Task to complete
Nothing in the entries may be altered; copy them in full.

(Source records)

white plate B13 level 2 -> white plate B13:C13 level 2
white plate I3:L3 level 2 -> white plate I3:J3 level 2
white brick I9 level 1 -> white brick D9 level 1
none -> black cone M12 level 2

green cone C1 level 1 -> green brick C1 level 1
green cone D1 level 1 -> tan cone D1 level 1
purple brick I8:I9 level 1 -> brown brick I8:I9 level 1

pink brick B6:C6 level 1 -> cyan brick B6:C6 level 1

Task solution
white plate B13 level 2 -> white plate B13:C13 level 2
white plate I3:L3 level 2 -> white plate I3:J3 level 2
white brick I9 level 1 -> white brick D9 level 1
none -> black cone M12 level 2

green cone C1 level 1 -> green brick C1 level 1
green cone D1 level 1 -> tan cone D1 level 1
purple brick I8:I9 level 1 -> brown brick I8:I9 level 1

pink brick B6:C6 level 1 -> cyan brick B6:C6 level 1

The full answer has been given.